(Drawing change detection data)
====================
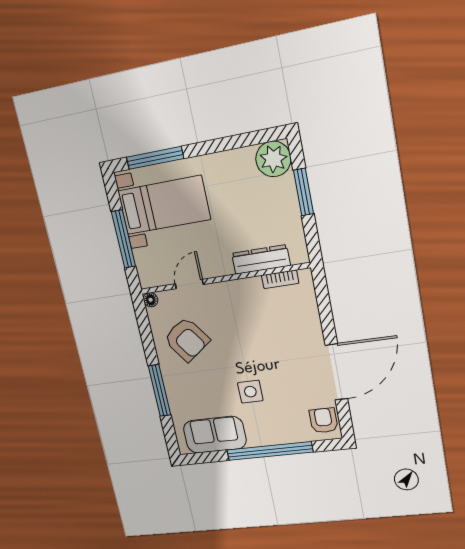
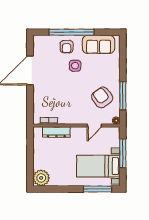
window: (304, 192) -> (30, 160), removed
window: (159, 391) -> (123, 96), moved
armchair: (324, 420) -> (67, 47), moved

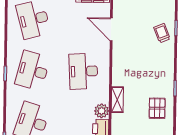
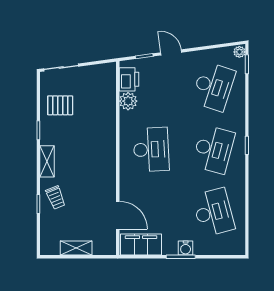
door: (111, 29) -> (118, 215), moved
shelving: (117, 100) -> (47, 161), moved
pallet: (157, 108) -> (60, 105), turned 90

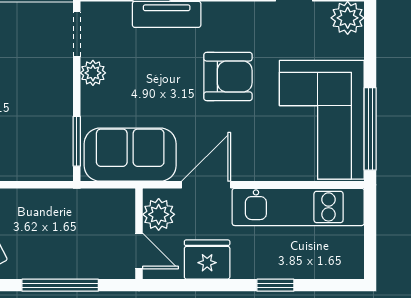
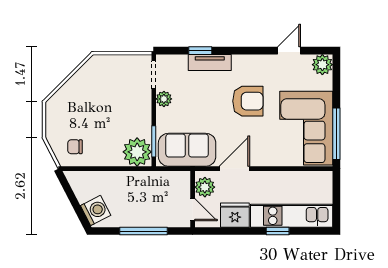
plant: (50, 158) -> (137, 152), added
kitchen unit: (298, 207) -> (292, 216), moved, turned 180

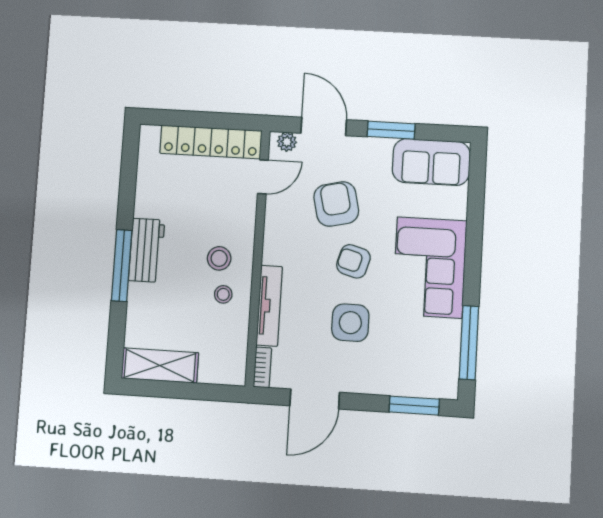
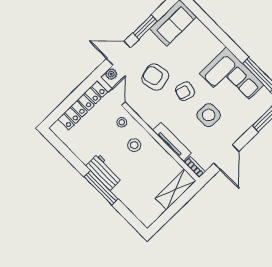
corner sofa: (430, 267) -> (232, 79), moved
stool: (223, 294) -> (122, 122), moved
shelving: (160, 366) -> (175, 190), moved

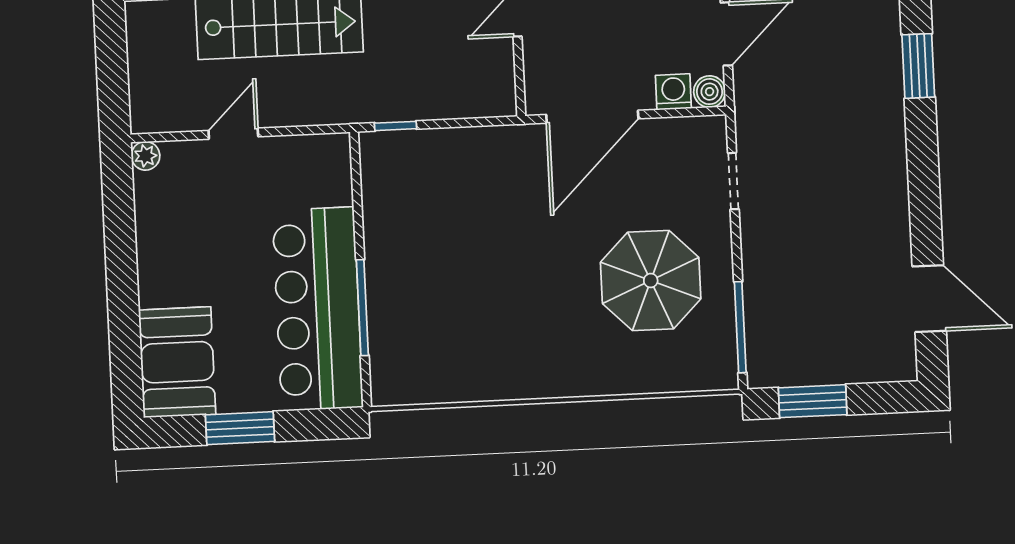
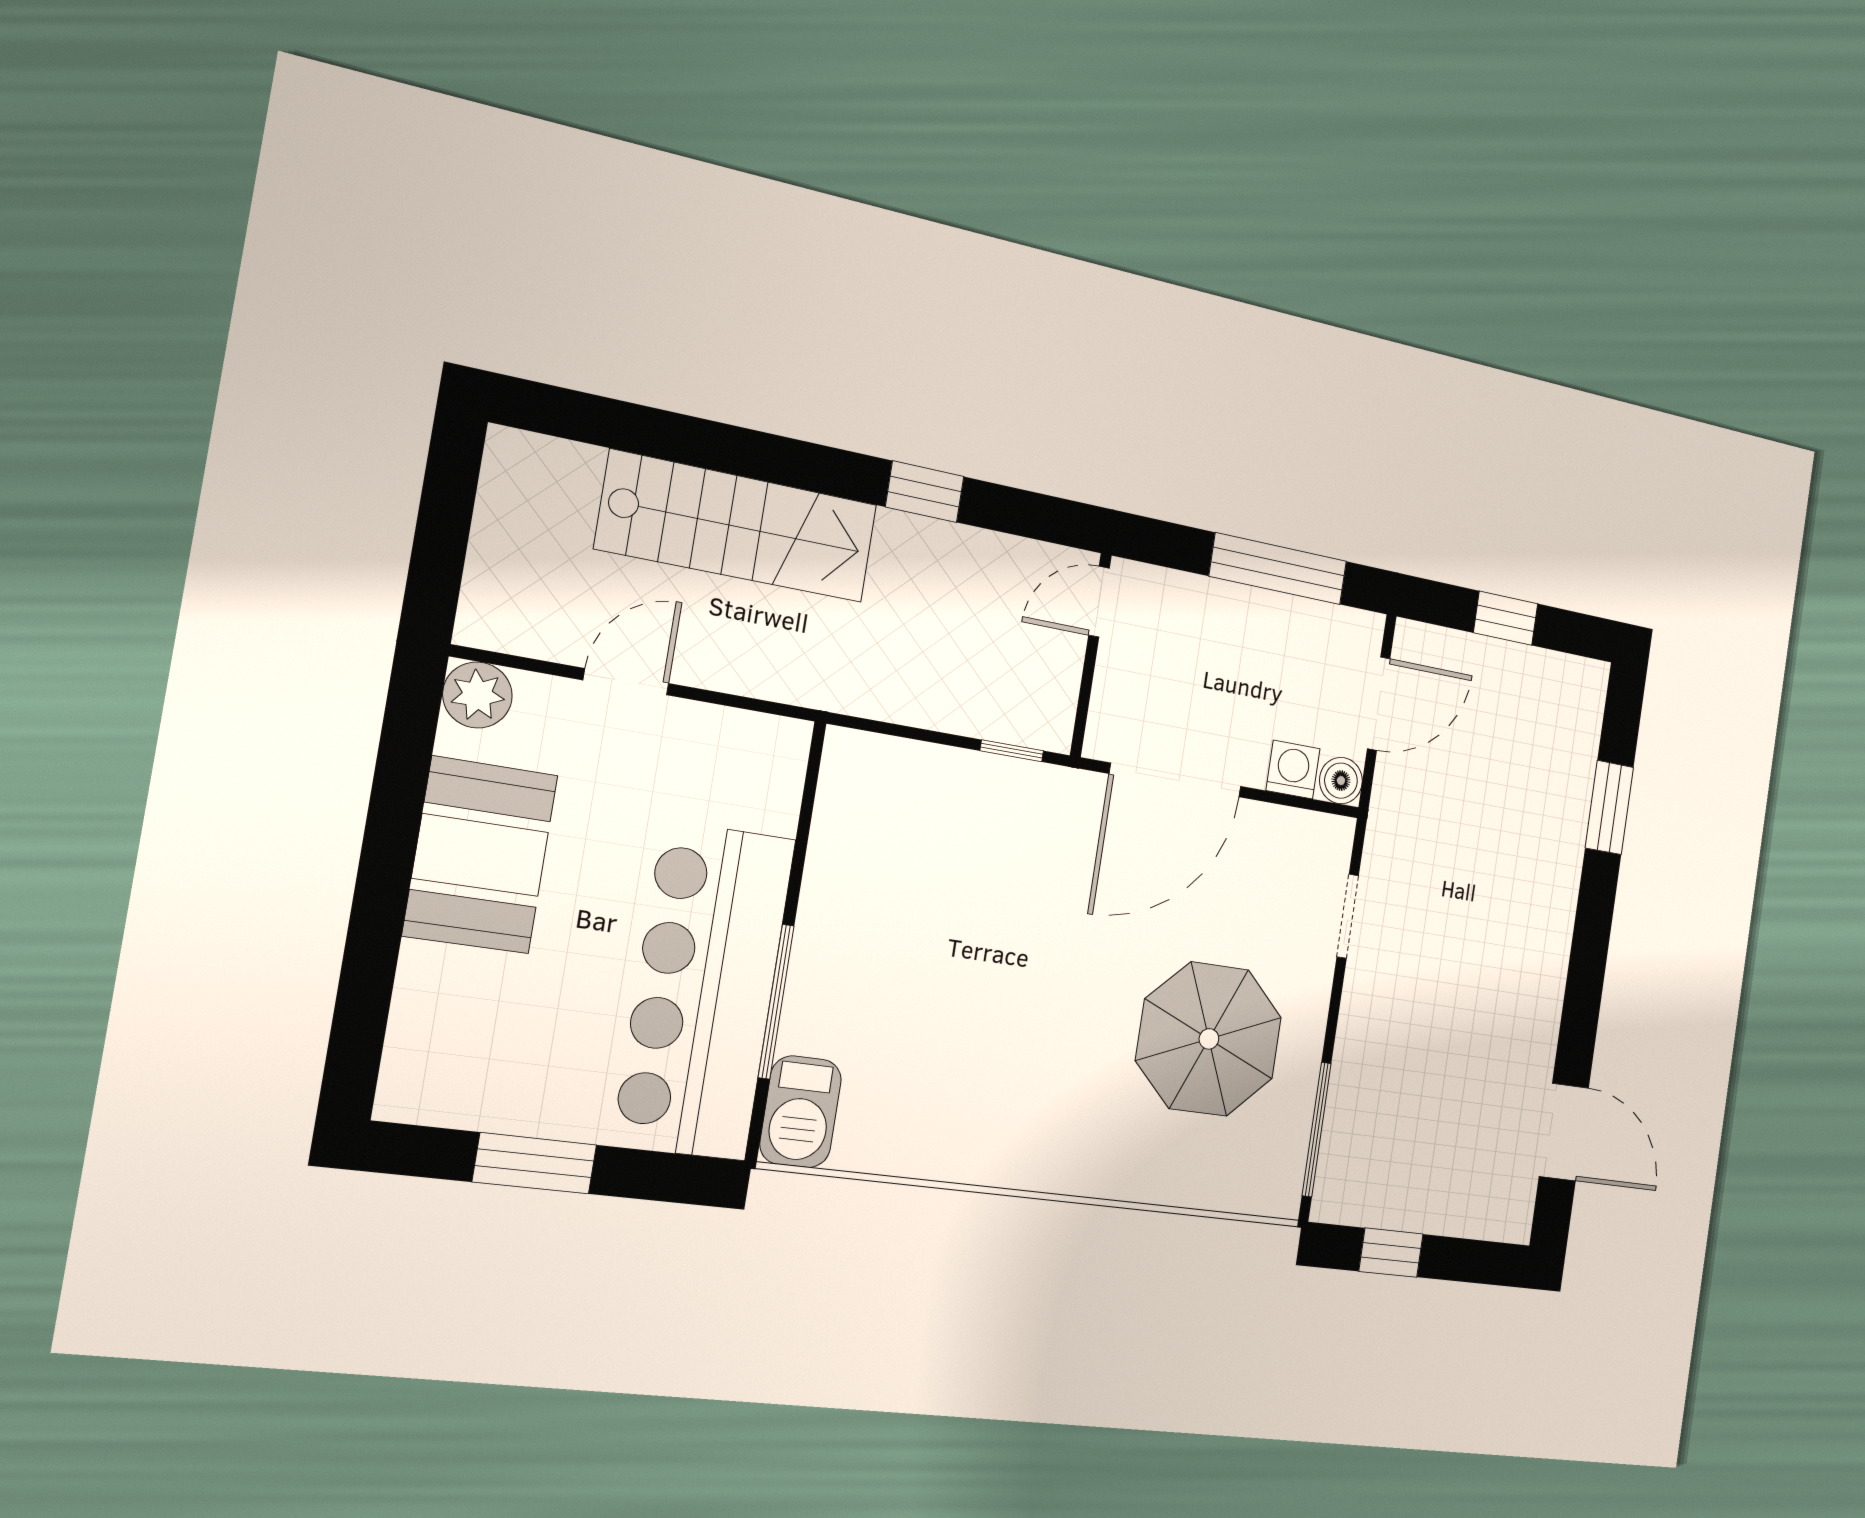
window: (395, 126) -> (1012, 751), moved
plant: (145, 156) -> (477, 695), width x1.38, depth x1.38
booth: (177, 362) -> (480, 855), moved
barbecue: (391, 372) -> (801, 1112), added
window: (813, 401) -> (1391, 1253), width x0.67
====================
**Problem details:** Omitting all pictures, copy the preceding entries without any alteration.

**Exercise answer:**
window: (304, 192) -> (30, 160), removed
window: (159, 391) -> (123, 96), moved
armchair: (324, 420) -> (67, 47), moved

door: (111, 29) -> (118, 215), moved
shelving: (117, 100) -> (47, 161), moved
pallet: (157, 108) -> (60, 105), turned 90

plant: (50, 158) -> (137, 152), added
kitchen unit: (298, 207) -> (292, 216), moved, turned 180

corner sofa: (430, 267) -> (232, 79), moved
stool: (223, 294) -> (122, 122), moved
shelving: (160, 366) -> (175, 190), moved

window: (395, 126) -> (1012, 751), moved
plant: (145, 156) -> (477, 695), width x1.38, depth x1.38
booth: (177, 362) -> (480, 855), moved
barbecue: (391, 372) -> (801, 1112), added
window: (813, 401) -> (1391, 1253), width x0.67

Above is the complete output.